**Instructions to follow**
Using the listing below, return every line that includes "none".

*** Block opens ***

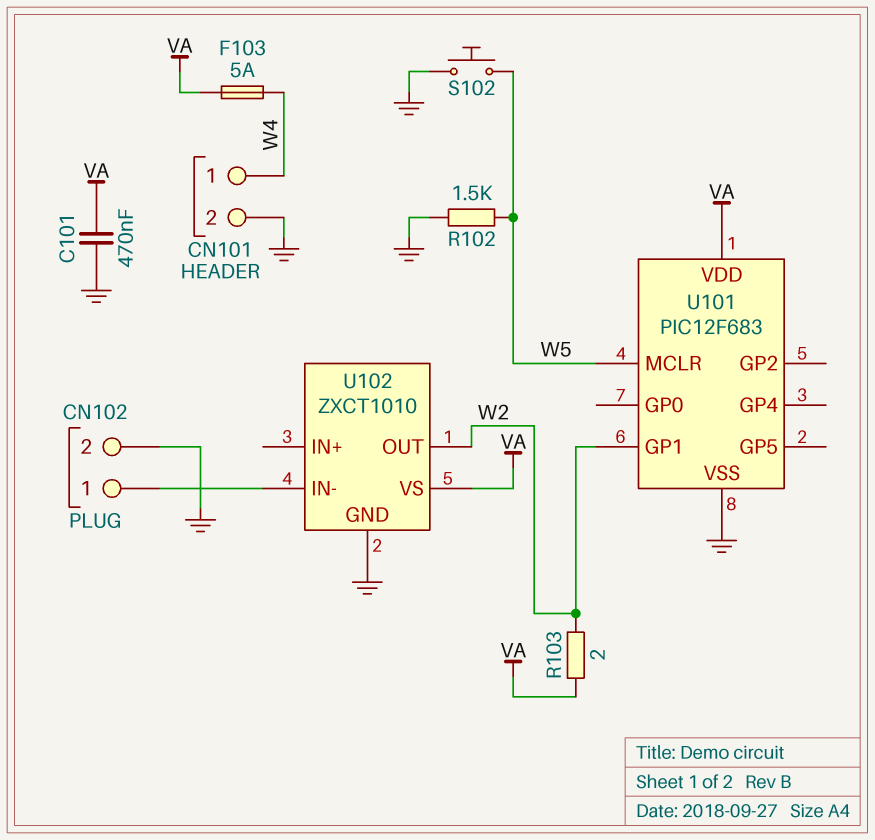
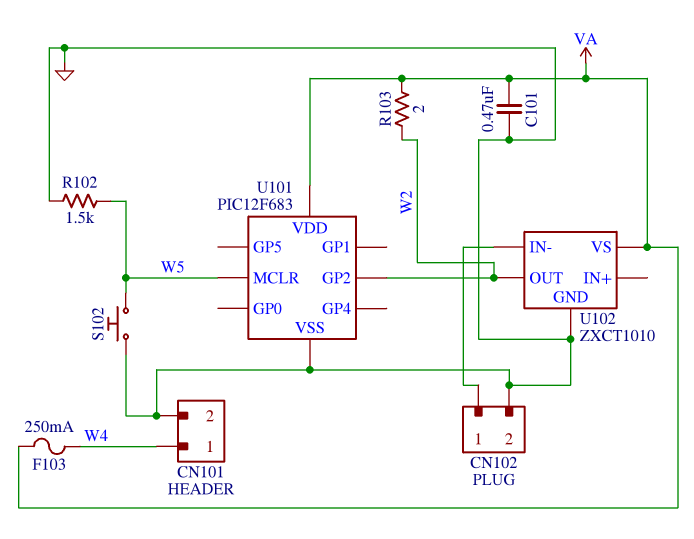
F103: 5A (VA, W4) -> 250mA (VA, W4)
U101 pin GP1: W2 -> none
U101 pin GP2: none -> W2

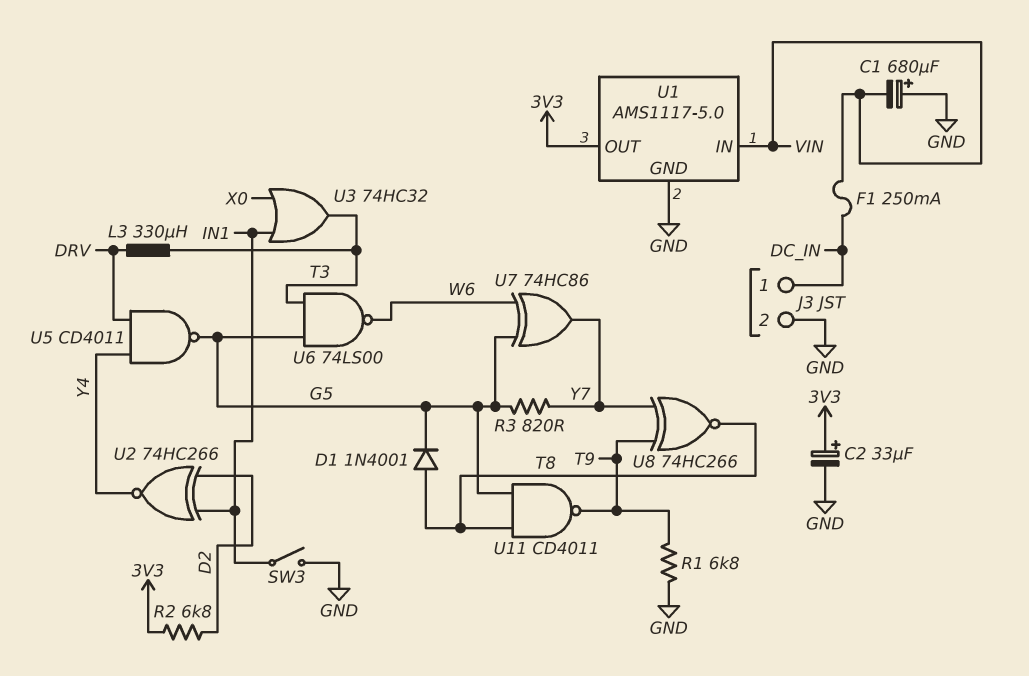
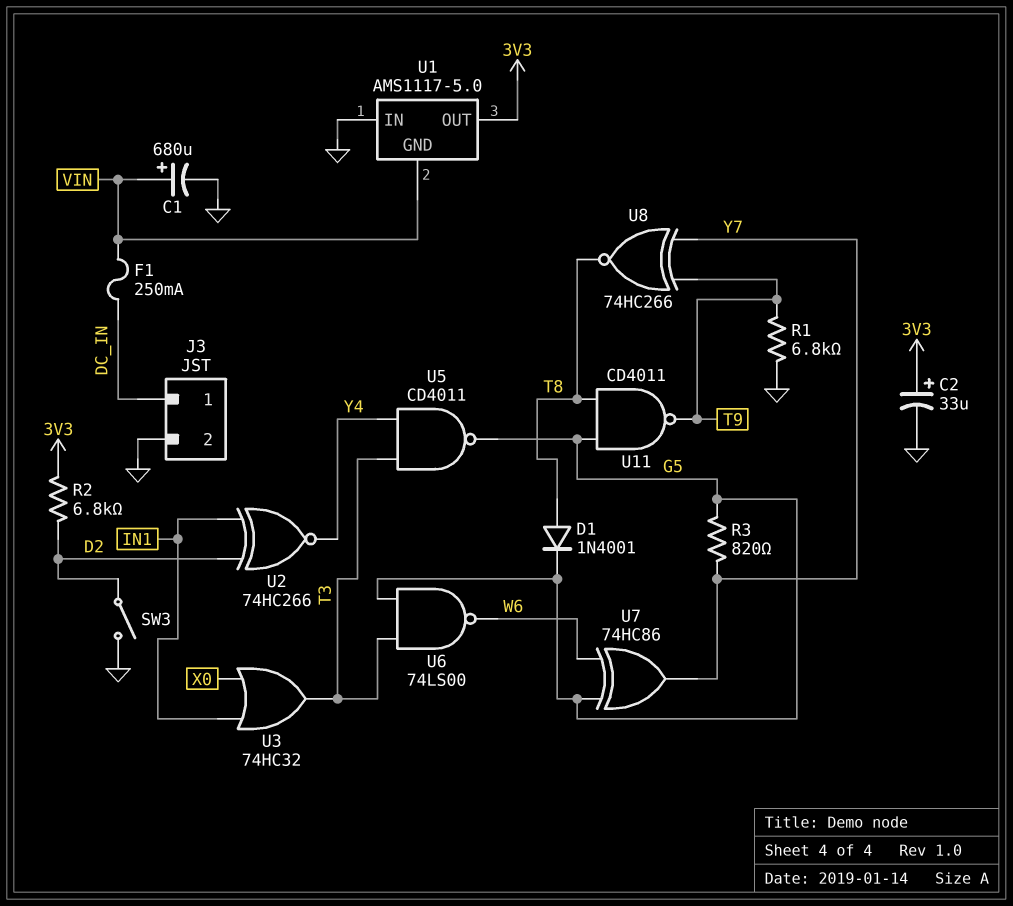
C1: 680uF (plus GND, minus VIN) -> 680uF (plus VIN, minus GND)
L3: 330uH (DRV, T3) -> none
SW3: switch (GND, IN1) -> switch (D2, GND)
U1 pin GND: GND -> VIN
U1 pin IN: VIN -> GND
U5: NAND CD4011 (in DRV, in Y4, out G5) -> NAND CD4011 (in T3, in Y4, out G5)

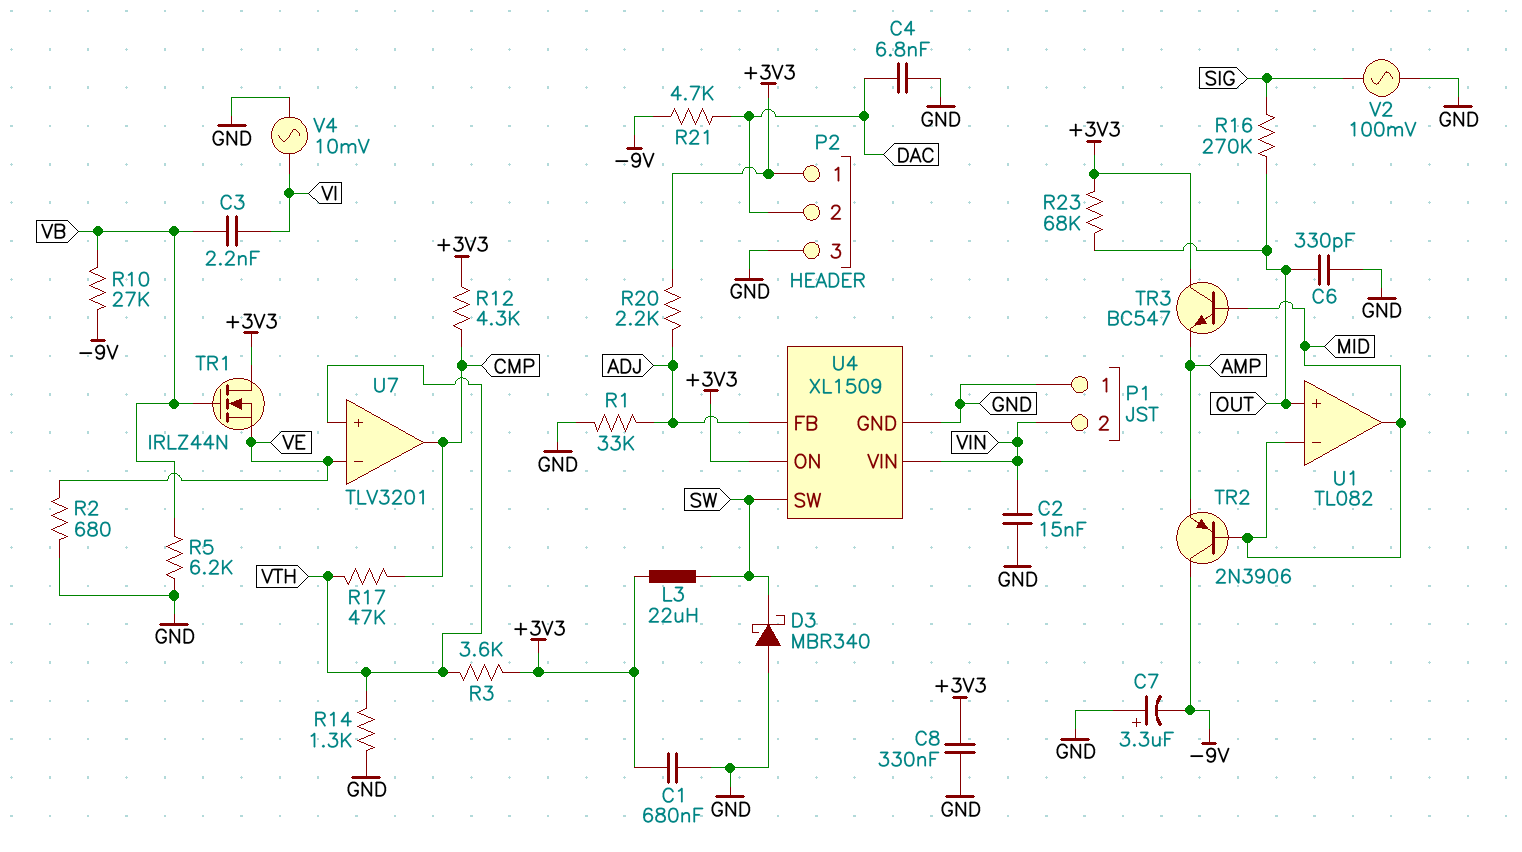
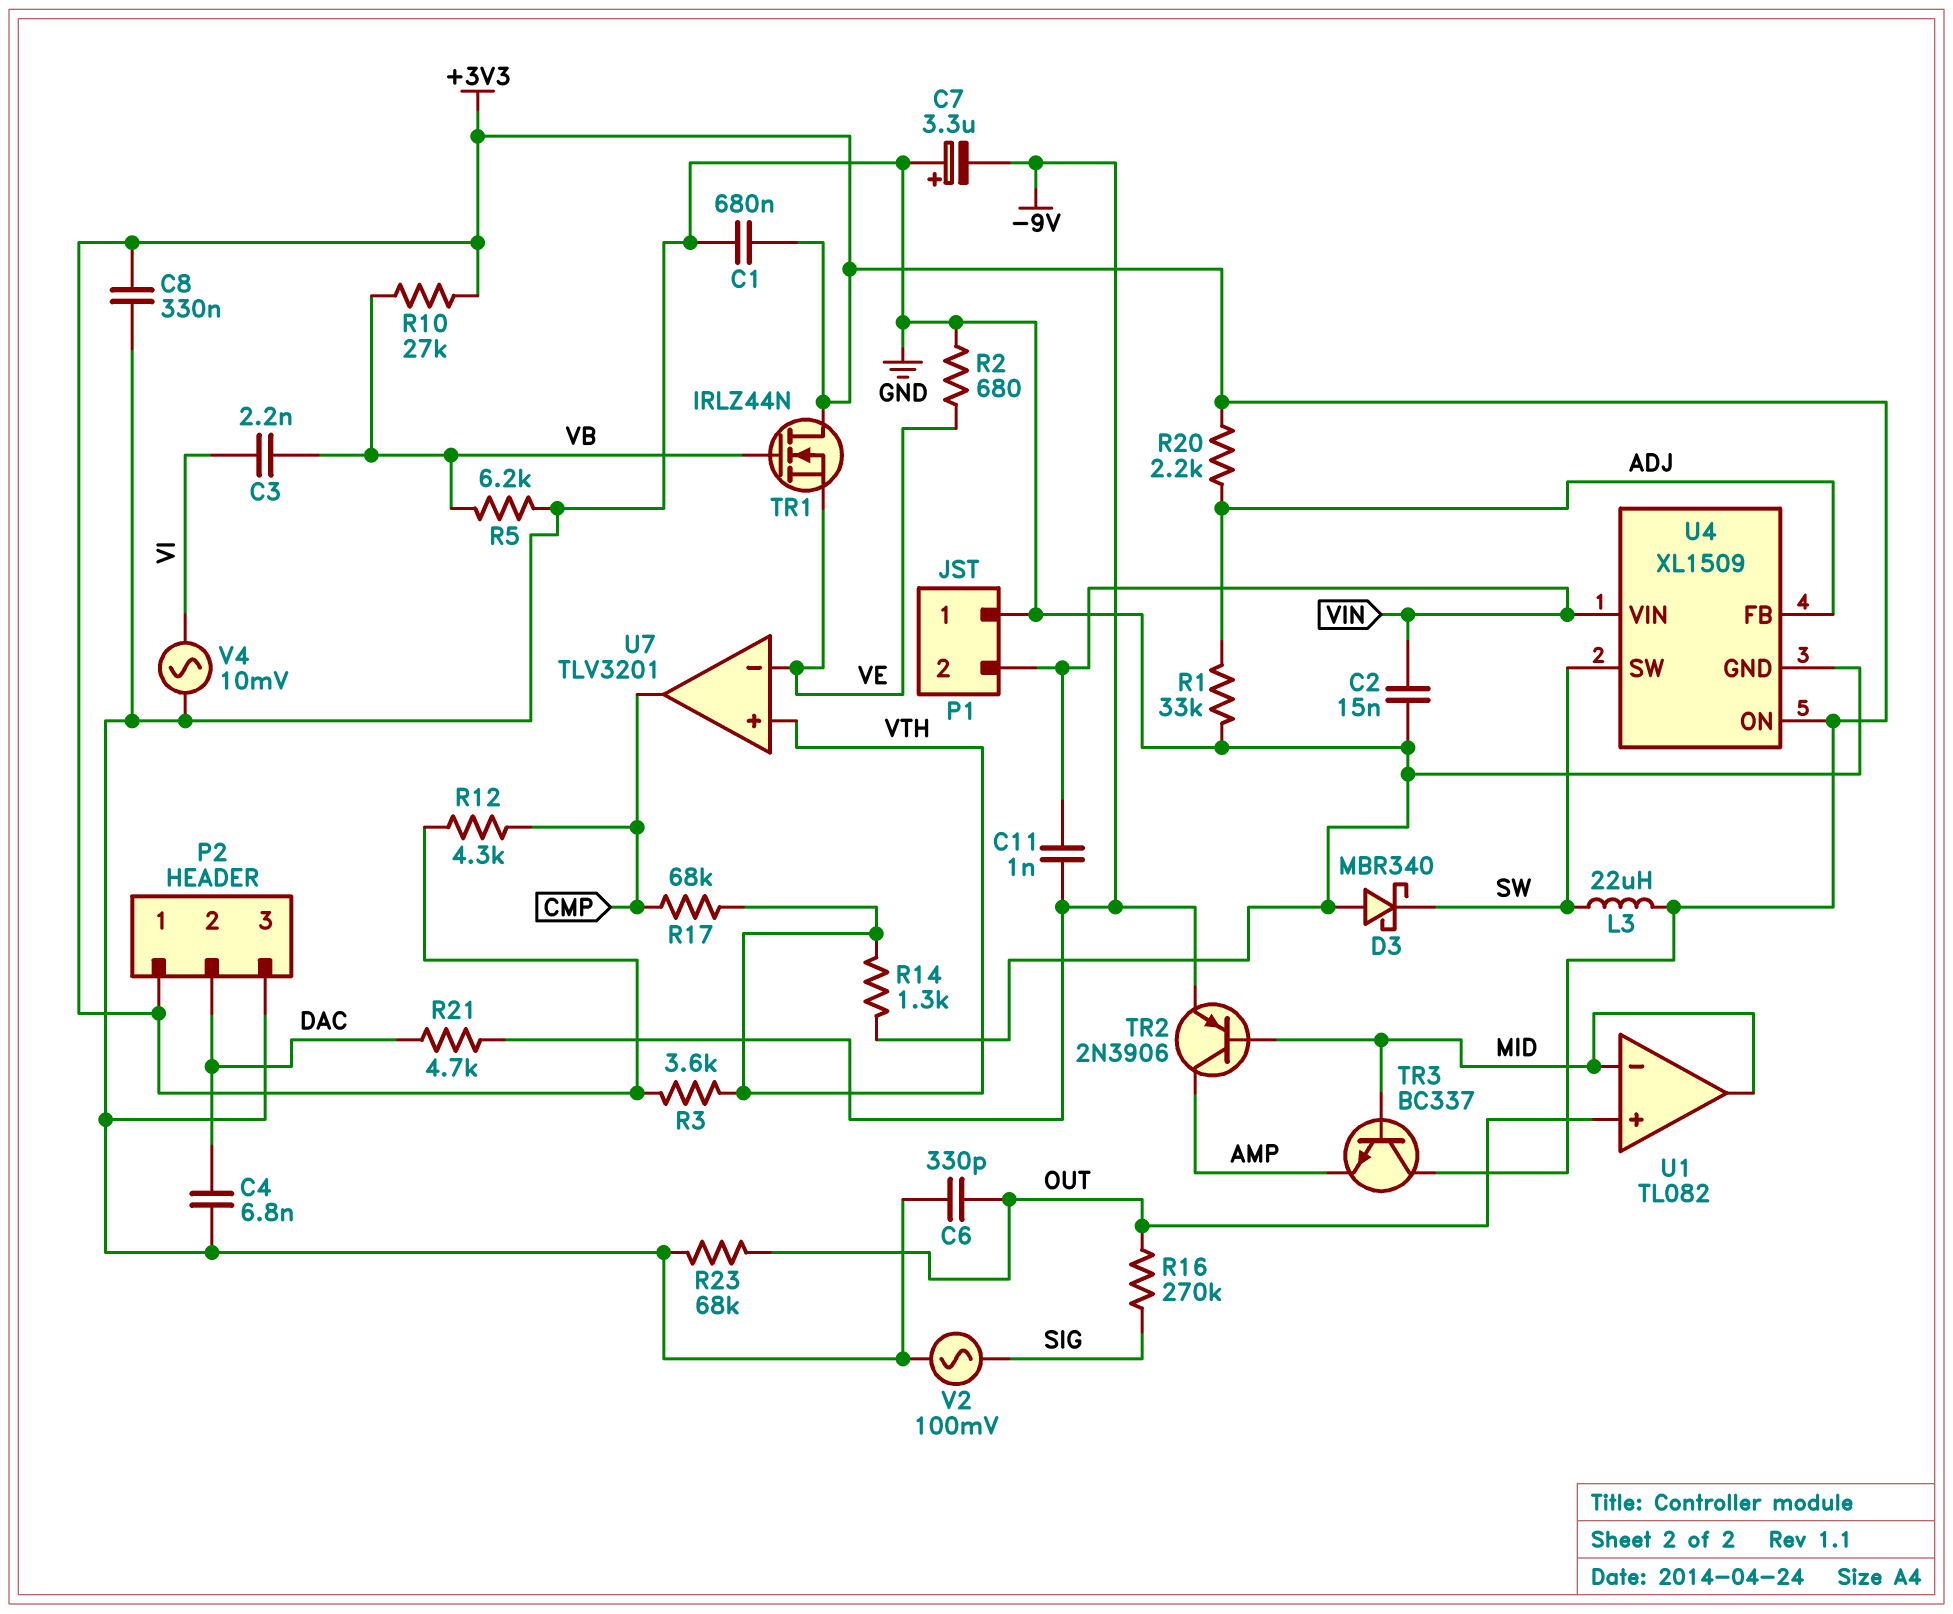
C11: none -> 1nF (-9V, VIN)
R10: 27k (-9V, VB) -> 27k (+3V3, VB)
R17: 47k (CMP, VTH) -> 68k (CMP, VTH)
R23: 68k (+3V3, OUT) -> 68k (GND, OUT)
TR2: PNP 2N3906 (B MID, C -9V, E AMP) -> PNP 2N3906 (B MID, C AMP, E -9V)
TR3: NPN BC547 (B MID, C +3V3, E AMP) -> NPN BC337 (B MID, C +3V3, E AMP)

*** Block closes ***

**Your solution**
U101 pin GP1: W2 -> none
U101 pin GP2: none -> W2
L3: 330uH (DRV, T3) -> none
C11: none -> 1nF (-9V, VIN)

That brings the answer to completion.